> [Task description]
Repeat verbatim, and only, the lines of the data below, beginning at the line that contains "orange pan: 1 -> 0" and stopping after the line that contains "white plate: 3 -> 2".

> [Provided entries]
◆ ◆ ◆ ◆

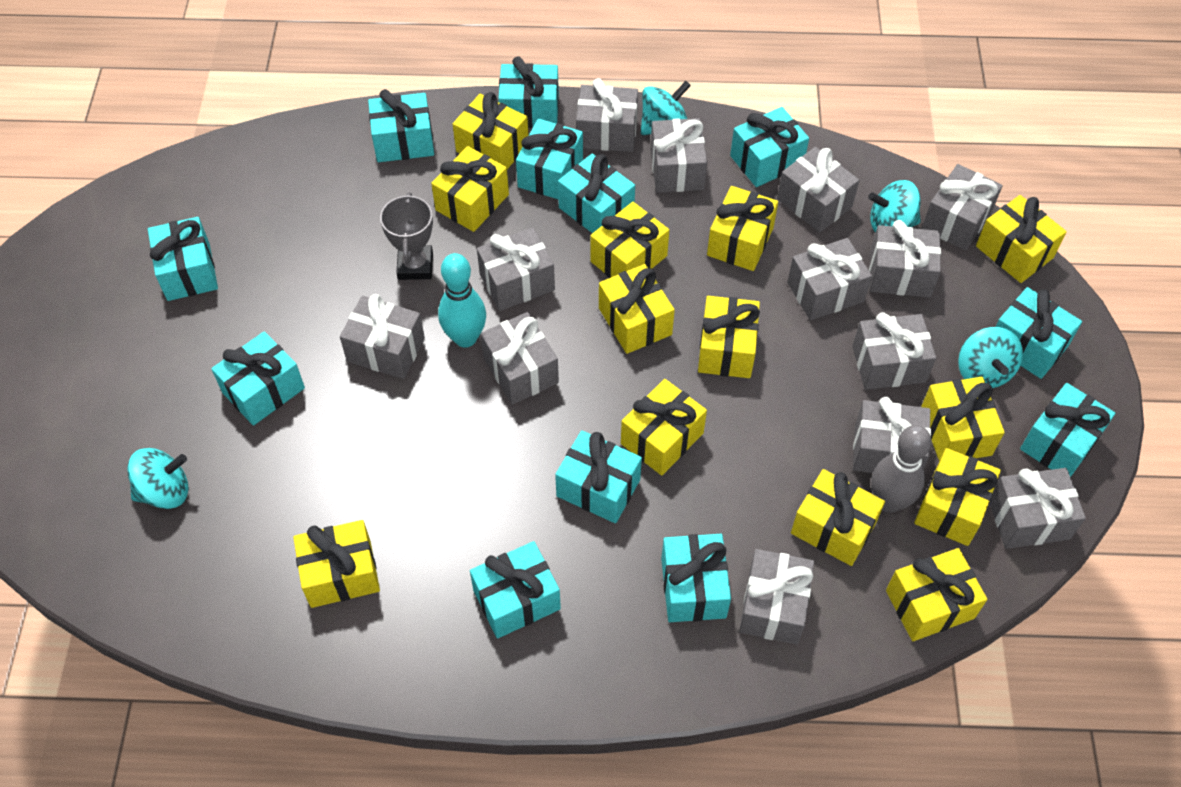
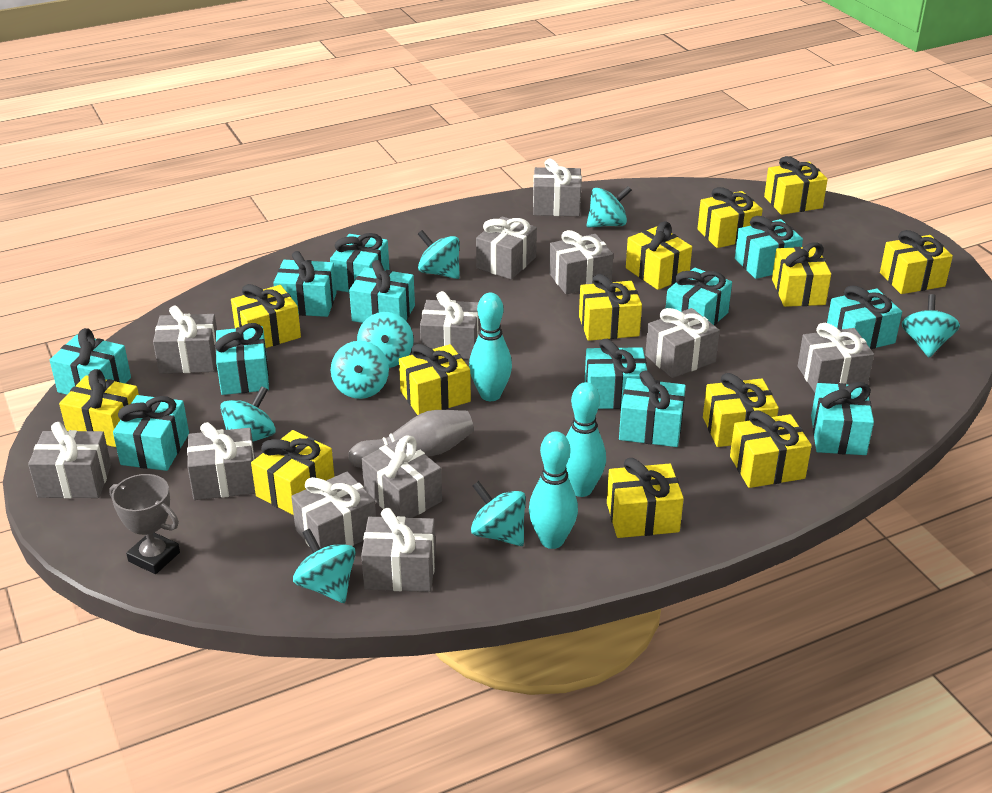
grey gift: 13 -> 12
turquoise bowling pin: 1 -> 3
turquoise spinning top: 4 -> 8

◆ ◆ ◆ ◆

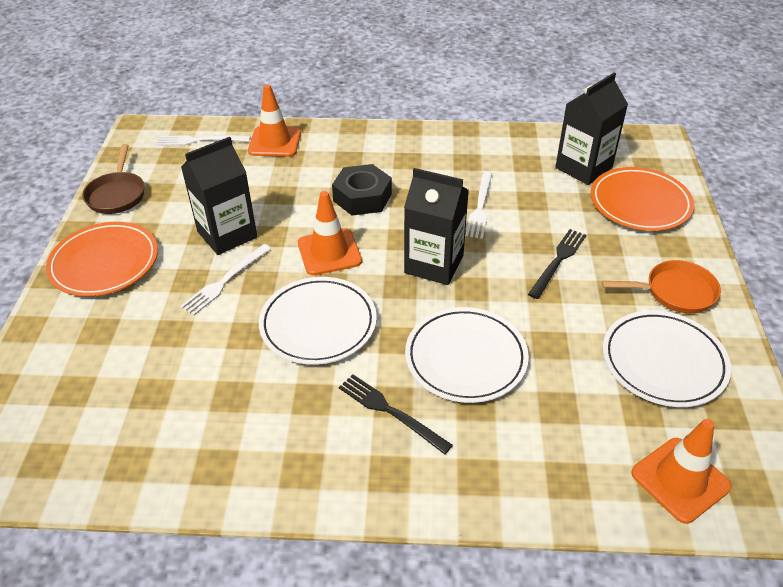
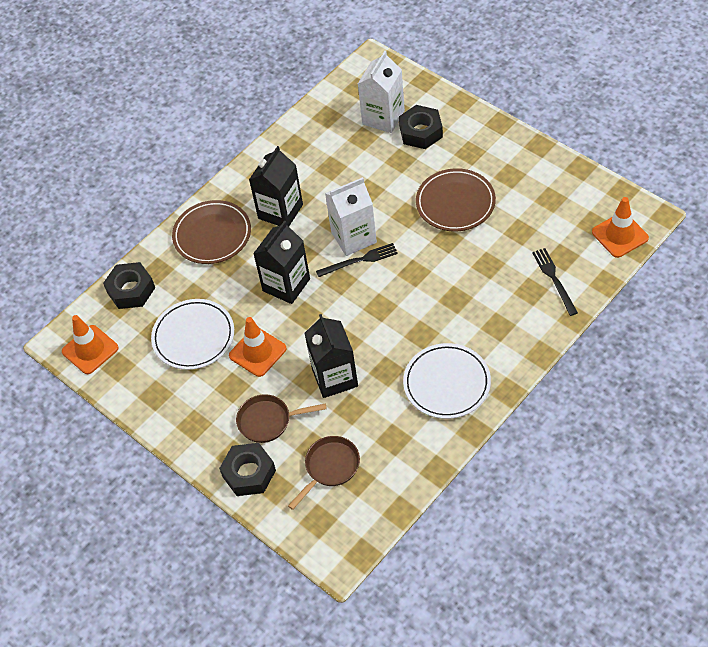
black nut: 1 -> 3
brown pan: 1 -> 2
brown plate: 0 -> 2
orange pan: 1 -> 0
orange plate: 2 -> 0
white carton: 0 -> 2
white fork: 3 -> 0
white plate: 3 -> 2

◆ ◆ ◆ ◆

> [Answer to this problem]
orange pan: 1 -> 0
orange plate: 2 -> 0
white carton: 0 -> 2
white fork: 3 -> 0
white plate: 3 -> 2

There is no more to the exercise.